● What you have to do
Report every line below that carries the word "AGND".

BEGIN Material provided

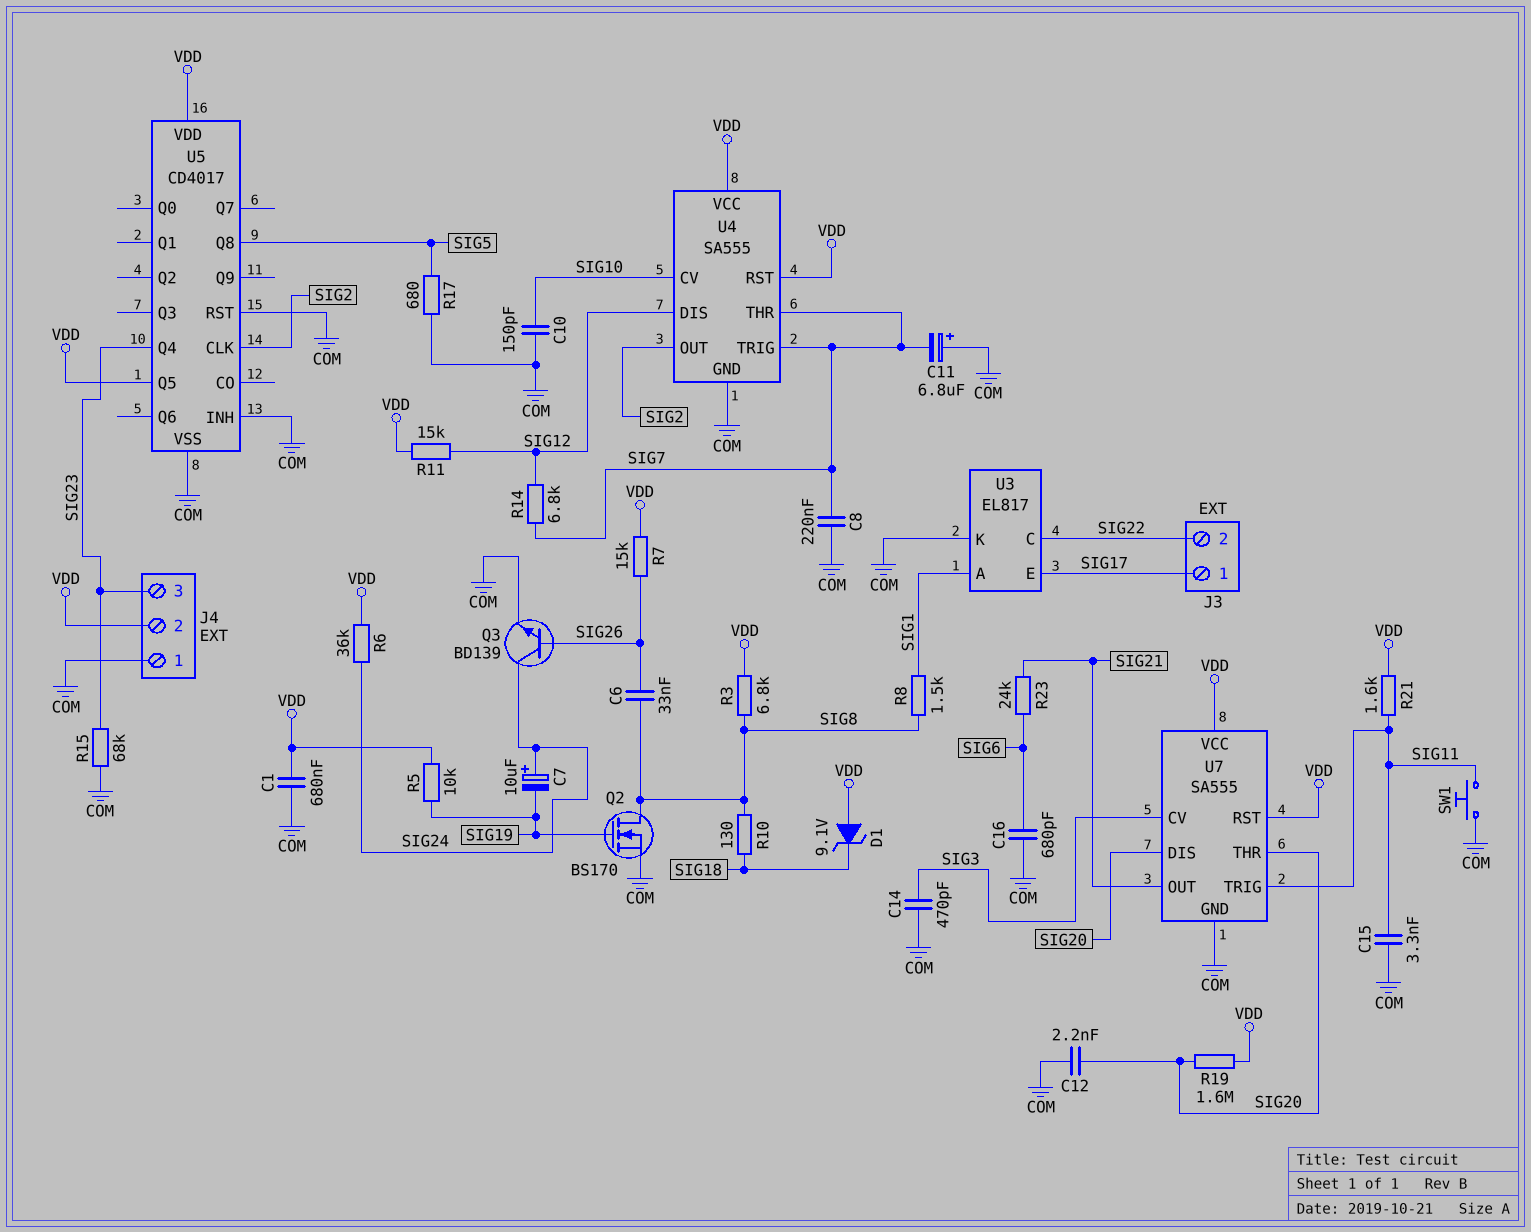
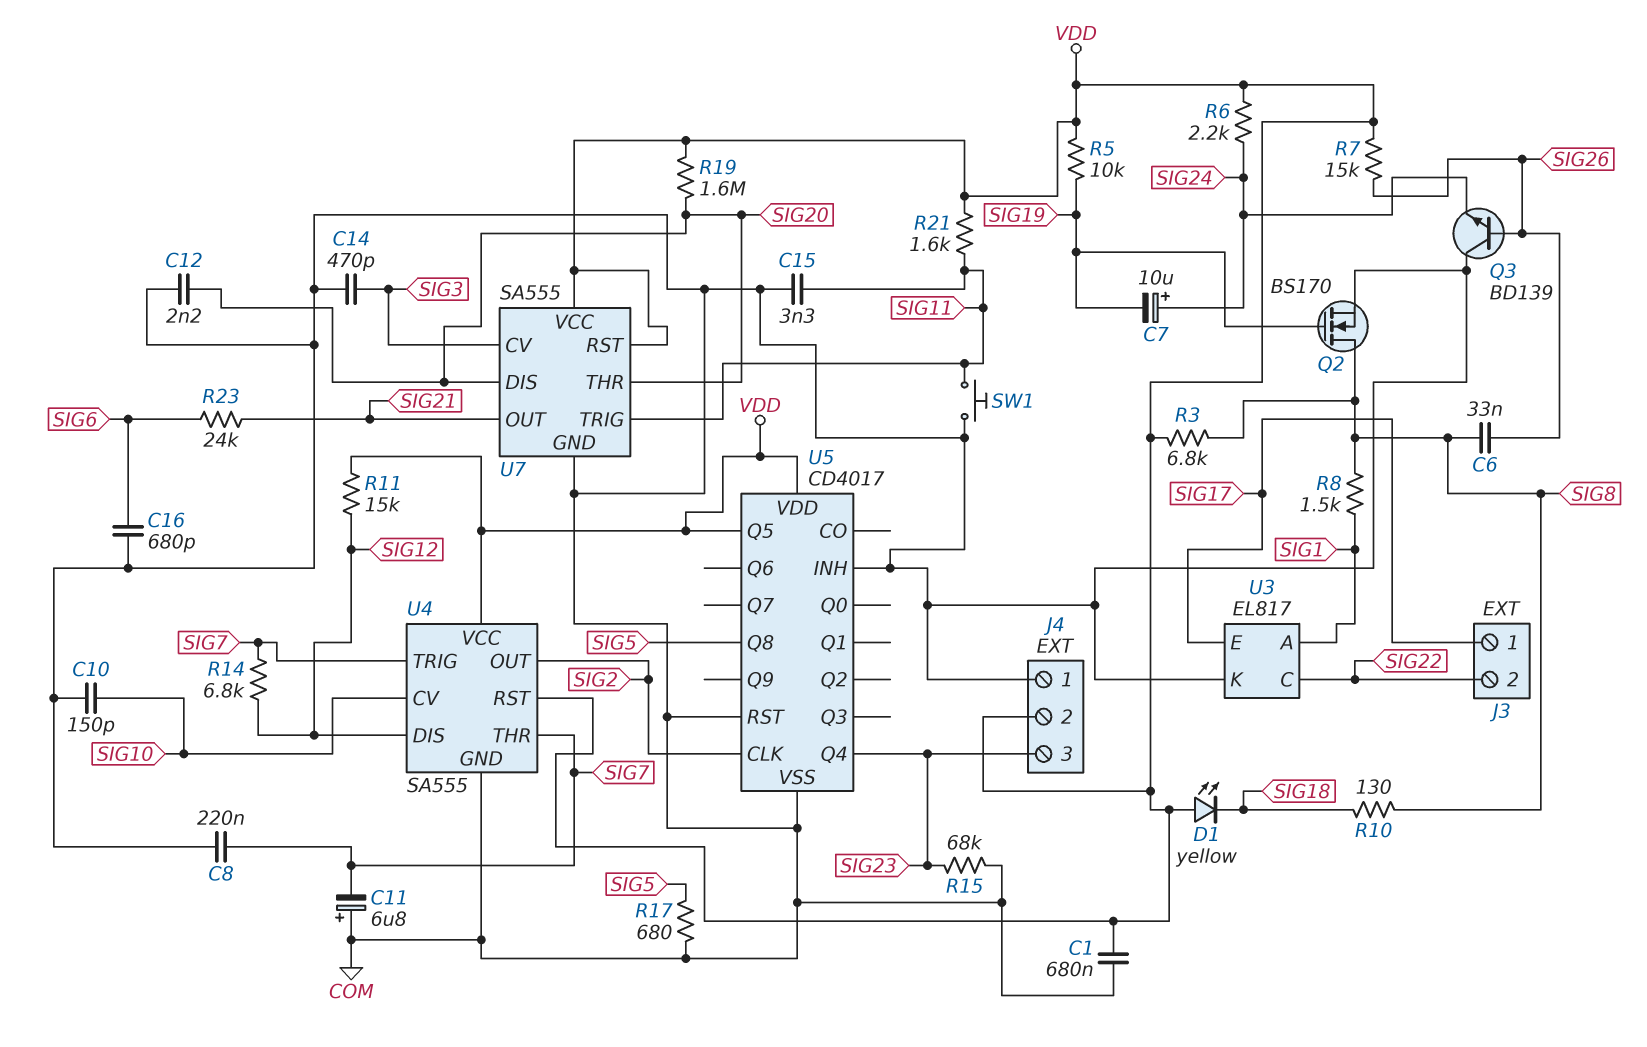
D1: zener 9.1V (A VDD, K SIG18) -> LED yellow (A VDD, K SIG18)
Q3: NPN BD139 (B SIG26, C SIG24, E COM) -> NPN BD139 (B SIG26, C COM, E SIG24)
R6: 36k (SIG24, VDD) -> 2.2k (SIG24, VDD)

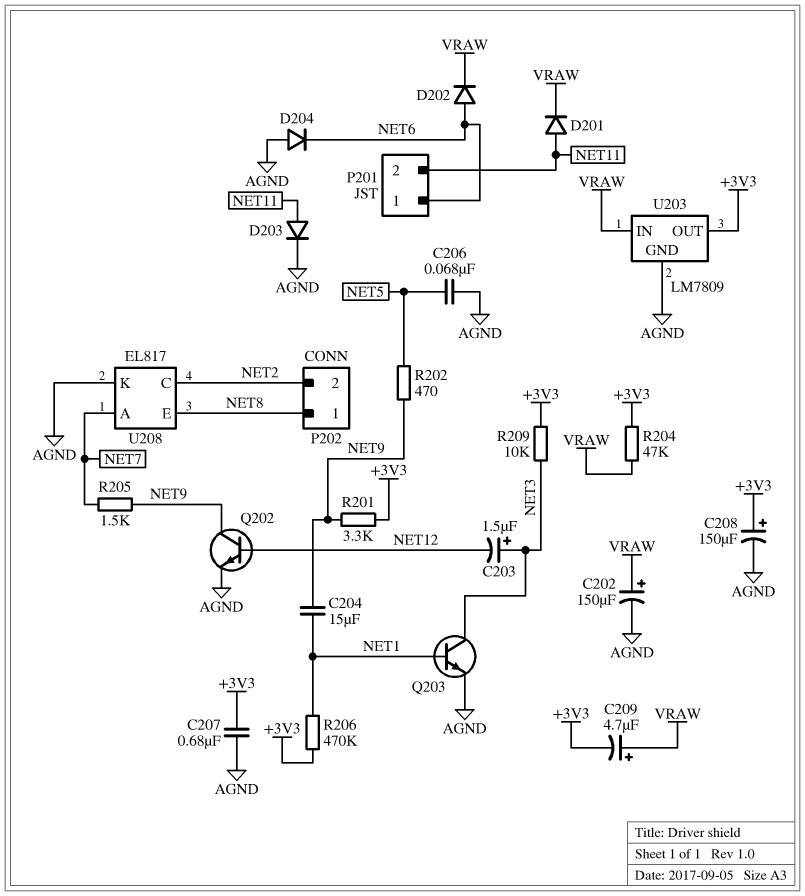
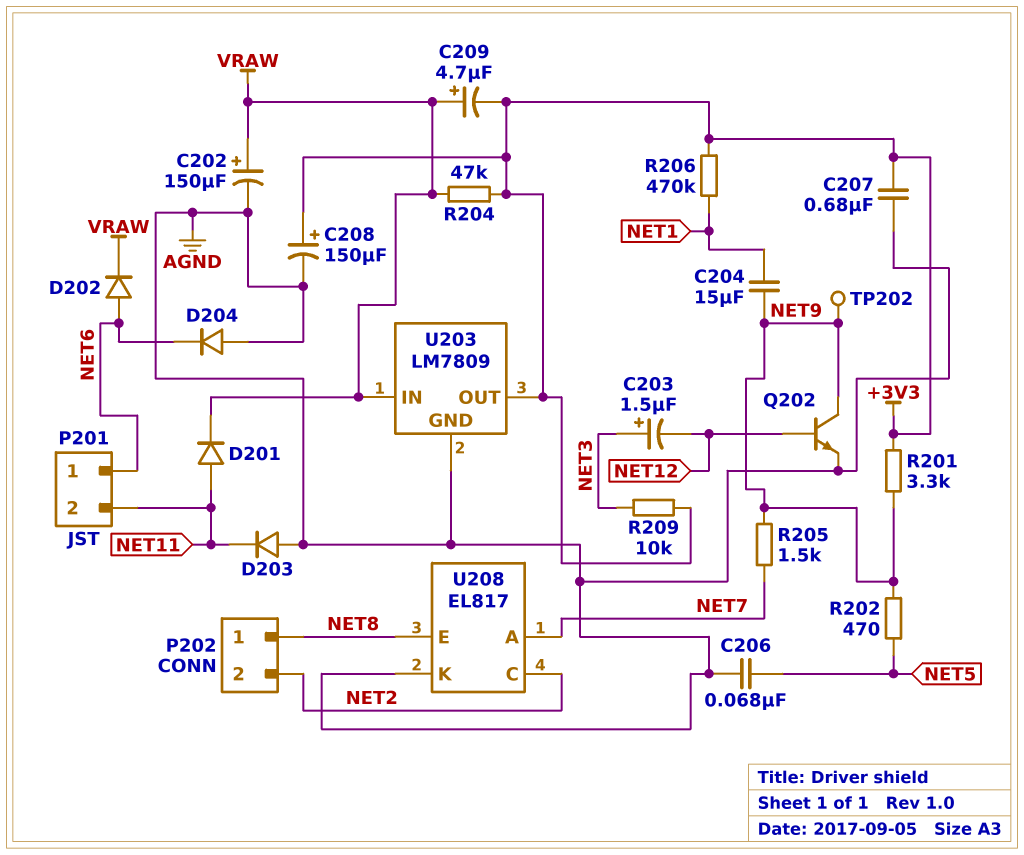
D203: diode (A NET11, K AGND) -> diode (A AGND, K NET11)
Q203: NPN (B NET1, C NET3, E AGND) -> none
TP202: none -> test point (NET9)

END Material provided

● Exercise response
D203: diode (A NET11, K AGND) -> diode (A AGND, K NET11)
Q203: NPN (B NET1, C NET3, E AGND) -> none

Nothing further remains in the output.